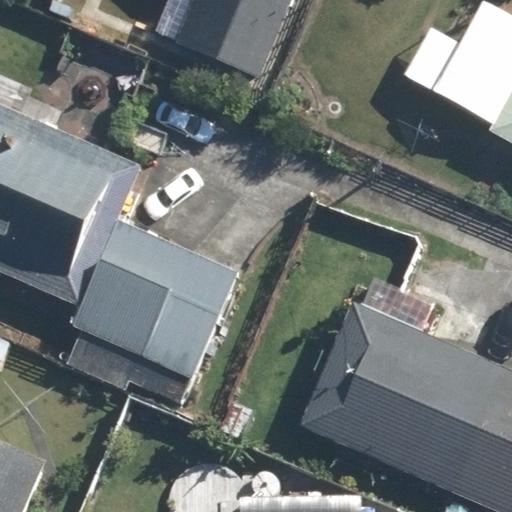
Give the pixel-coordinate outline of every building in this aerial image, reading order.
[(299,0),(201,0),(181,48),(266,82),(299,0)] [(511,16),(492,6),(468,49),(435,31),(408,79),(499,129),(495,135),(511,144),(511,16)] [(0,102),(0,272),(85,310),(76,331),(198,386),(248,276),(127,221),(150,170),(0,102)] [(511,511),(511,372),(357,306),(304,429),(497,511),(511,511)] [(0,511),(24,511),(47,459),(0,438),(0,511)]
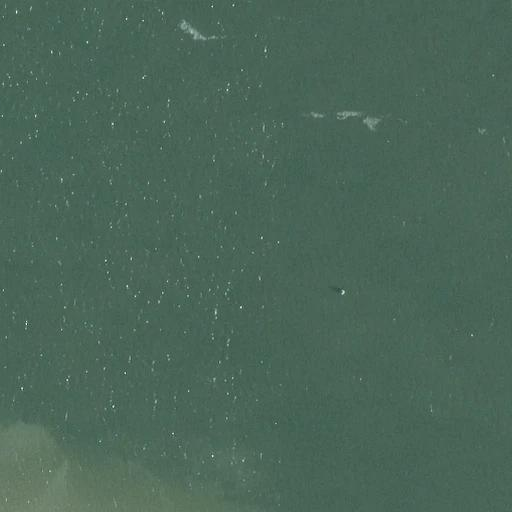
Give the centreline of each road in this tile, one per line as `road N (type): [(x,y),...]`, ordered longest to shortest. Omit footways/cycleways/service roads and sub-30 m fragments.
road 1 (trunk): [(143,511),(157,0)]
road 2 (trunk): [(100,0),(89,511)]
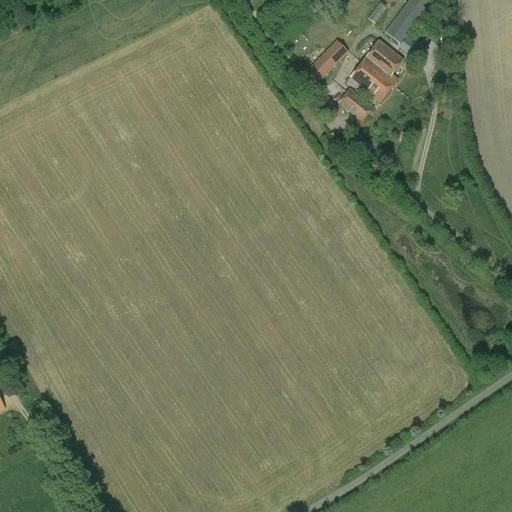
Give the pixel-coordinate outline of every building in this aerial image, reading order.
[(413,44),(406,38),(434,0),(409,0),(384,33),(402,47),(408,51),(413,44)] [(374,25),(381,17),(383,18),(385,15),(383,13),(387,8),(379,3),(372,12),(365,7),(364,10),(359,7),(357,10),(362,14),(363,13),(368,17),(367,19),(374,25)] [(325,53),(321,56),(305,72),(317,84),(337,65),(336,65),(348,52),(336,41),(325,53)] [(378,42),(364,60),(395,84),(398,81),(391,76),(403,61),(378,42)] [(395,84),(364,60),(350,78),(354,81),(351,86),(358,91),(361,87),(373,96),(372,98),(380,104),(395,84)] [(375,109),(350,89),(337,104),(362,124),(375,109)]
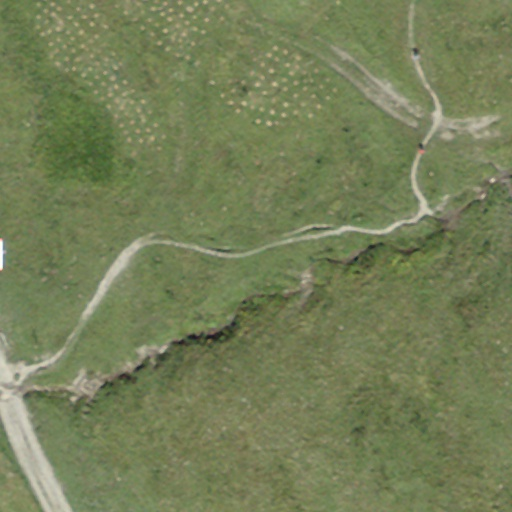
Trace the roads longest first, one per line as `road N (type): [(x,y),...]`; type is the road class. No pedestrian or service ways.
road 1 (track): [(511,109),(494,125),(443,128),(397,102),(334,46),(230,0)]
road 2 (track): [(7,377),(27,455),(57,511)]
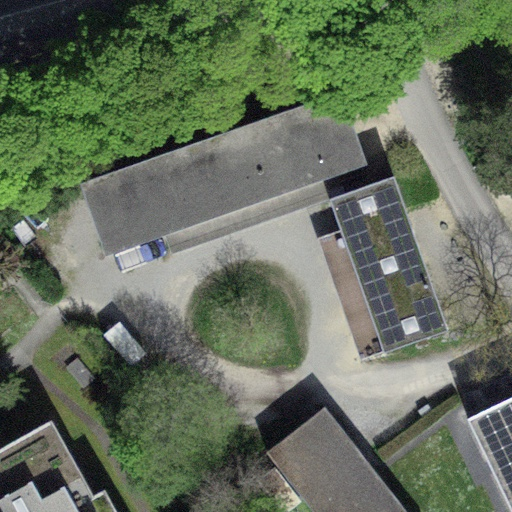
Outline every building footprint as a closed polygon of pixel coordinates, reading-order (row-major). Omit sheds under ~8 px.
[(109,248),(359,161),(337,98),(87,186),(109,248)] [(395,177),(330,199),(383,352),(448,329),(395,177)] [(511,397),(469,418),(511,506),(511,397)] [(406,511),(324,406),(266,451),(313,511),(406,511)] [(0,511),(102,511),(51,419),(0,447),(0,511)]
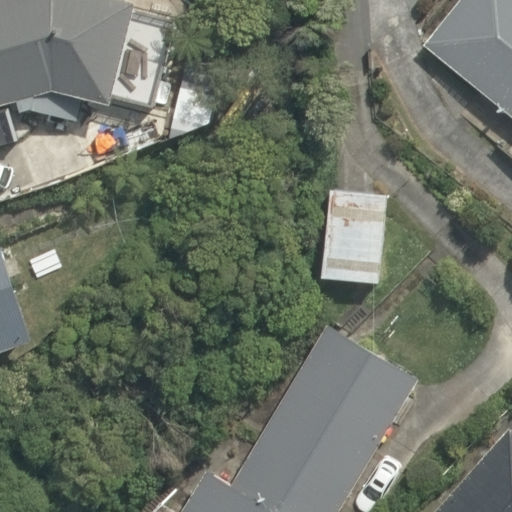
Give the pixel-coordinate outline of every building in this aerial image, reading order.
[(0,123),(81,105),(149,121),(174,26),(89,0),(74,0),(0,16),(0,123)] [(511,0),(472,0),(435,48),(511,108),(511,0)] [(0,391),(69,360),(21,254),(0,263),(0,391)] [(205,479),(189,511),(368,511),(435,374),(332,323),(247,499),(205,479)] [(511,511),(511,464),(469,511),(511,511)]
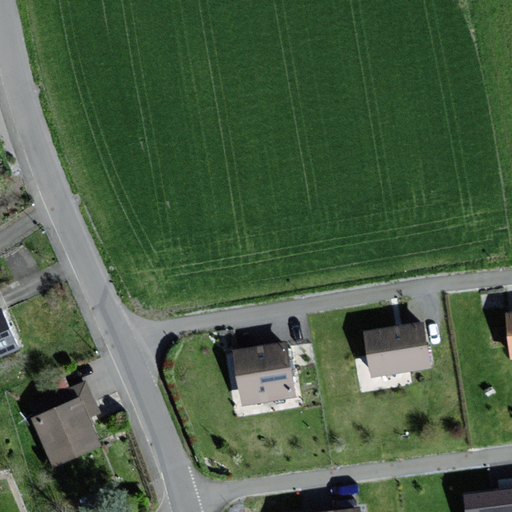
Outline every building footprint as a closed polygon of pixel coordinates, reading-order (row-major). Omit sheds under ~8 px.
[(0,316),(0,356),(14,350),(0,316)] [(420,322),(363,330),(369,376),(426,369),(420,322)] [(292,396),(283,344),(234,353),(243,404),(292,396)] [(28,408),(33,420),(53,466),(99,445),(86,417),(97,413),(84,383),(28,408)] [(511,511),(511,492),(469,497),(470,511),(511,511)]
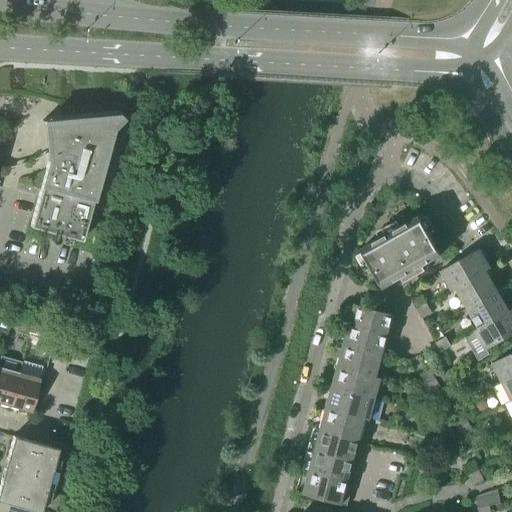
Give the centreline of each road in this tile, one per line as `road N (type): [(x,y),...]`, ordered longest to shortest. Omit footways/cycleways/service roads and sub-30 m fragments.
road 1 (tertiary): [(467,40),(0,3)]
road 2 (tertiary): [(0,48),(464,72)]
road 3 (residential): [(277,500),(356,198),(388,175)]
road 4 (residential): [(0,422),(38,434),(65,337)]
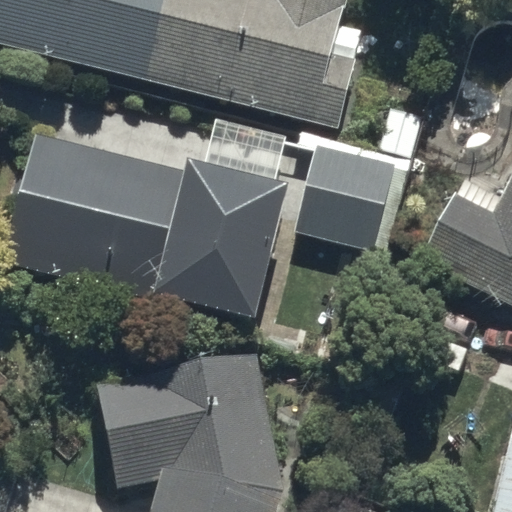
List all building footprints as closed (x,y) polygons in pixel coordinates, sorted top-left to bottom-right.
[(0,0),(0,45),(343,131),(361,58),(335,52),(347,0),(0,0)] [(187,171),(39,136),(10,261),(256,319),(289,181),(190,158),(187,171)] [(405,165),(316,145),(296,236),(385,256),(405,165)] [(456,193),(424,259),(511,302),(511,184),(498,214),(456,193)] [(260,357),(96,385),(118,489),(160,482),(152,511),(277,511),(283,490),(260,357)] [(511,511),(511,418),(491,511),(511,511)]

•••

[WHAT IS NEEDED]
Copy out all of the rows above verbatim, leaving out the pictures.

[REPLY]
Give the pixel-coordinate outline of every building in this aerial image, reading order.
[(299,0),(201,0),(181,48),(266,82),(299,0)] [(511,16),(492,6),(468,49),(435,31),(408,79),(499,129),(495,135),(511,144),(511,16)] [(0,102),(0,272),(85,310),(76,331),(198,386),(248,276),(127,221),(150,170),(0,102)] [(511,511),(511,372),(357,306),(304,429),(497,511),(511,511)] [(0,511),(24,511),(47,459),(0,438),(0,511)]
Give the centreline of each road in this tile, one per line as `road N (type): [(x,y),...]`, ordered longest to shortest. Omit footways/cycleways/service roads and sub-30 m fragments.
road 1 (trunk): [(143,511),(157,0)]
road 2 (trunk): [(100,0),(89,511)]
Give the pixel-coordinate outline of every building in this aerial image, reading order.
[(413,44),(406,38),(434,0),(409,0),(384,33),(402,47),(408,51),(413,44)] [(374,25),(381,17),(383,18),(385,15),(383,13),(387,8),(379,3),(372,12),(365,7),(364,10),(359,7),(357,10),(362,14),(363,13),(368,17),(367,19),(374,25)] [(325,53),(321,56),(305,72),(317,84),(337,65),(336,65),(348,52),(336,41),(325,53)] [(378,42),(364,60),(395,84),(398,81),(391,76),(403,61),(378,42)] [(395,84),(364,60),(350,78),(354,81),(351,86),(358,91),(361,87),(373,96),(372,98),(380,104),(395,84)] [(375,109),(350,89),(337,104),(362,124),(375,109)]
Trace the roads longest first, one per line as `road N (type): [(x,y),...]`; type is the road class. No pedestrian or service ways.
road 1 (track): [(511,109),(494,125),(443,128),(397,102),(334,46),(230,0)]
road 2 (track): [(7,377),(27,455),(57,511)]
Outline every building footprint as a closed polygon of pixel coordinates, reading-order (row-major). Omit sheds under ~8 px.
[(109,248),(359,161),(337,98),(87,186),(109,248)] [(395,177),(330,199),(383,352),(448,329),(395,177)] [(511,397),(469,418),(511,506),(511,397)] [(406,511),(324,406),(266,451),(313,511),(406,511)] [(0,511),(102,511),(51,419),(0,447),(0,511)]
Give the pixel-coordinate outline of every building in this aerial image, reading order.
[(0,123),(81,105),(149,121),(174,26),(89,0),(74,0),(0,16),(0,123)] [(511,0),(472,0),(435,48),(511,108),(511,0)] [(0,391),(69,360),(21,254),(0,263),(0,391)] [(205,479),(189,511),(368,511),(435,374),(332,323),(247,499),(205,479)] [(511,511),(511,464),(469,511),(511,511)]
Outline every building footprint as a closed polygon of pixel coordinates, reading-order (row-major). Omit sheds under ~8 px.
[(0,316),(0,356),(14,350),(0,316)] [(420,322),(363,330),(369,376),(426,369),(420,322)] [(292,396),(283,344),(234,353),(243,404),(292,396)] [(28,408),(33,420),(53,466),(99,445),(86,417),(97,413),(84,383),(28,408)] [(511,511),(511,492),(469,497),(470,511),(511,511)]
Give the centreline of each road in this tile, one per line as `road N (type): [(x,y),...]`, ordered longest to shortest. Omit footways/cycleways/service roads and sub-30 m fragments.
road 1 (tertiary): [(467,40),(0,3)]
road 2 (tertiary): [(0,48),(464,72)]
road 3 (residential): [(277,500),(356,198),(388,175)]
road 4 (residential): [(0,422),(38,434),(65,337)]
List all building footprints as closed (x,y) polygons in pixel coordinates, sorted top-left to bottom-right.
[(0,0),(0,45),(343,131),(361,58),(335,52),(347,0),(0,0)] [(187,171),(39,136),(10,261),(256,319),(289,181),(190,158),(187,171)] [(405,165),(316,145),(296,236),(385,256),(405,165)] [(456,193),(424,259),(511,302),(511,184),(498,214),(456,193)] [(260,357),(96,385),(118,489),(160,482),(152,511),(277,511),(283,490),(260,357)] [(511,511),(511,418),(491,511),(511,511)]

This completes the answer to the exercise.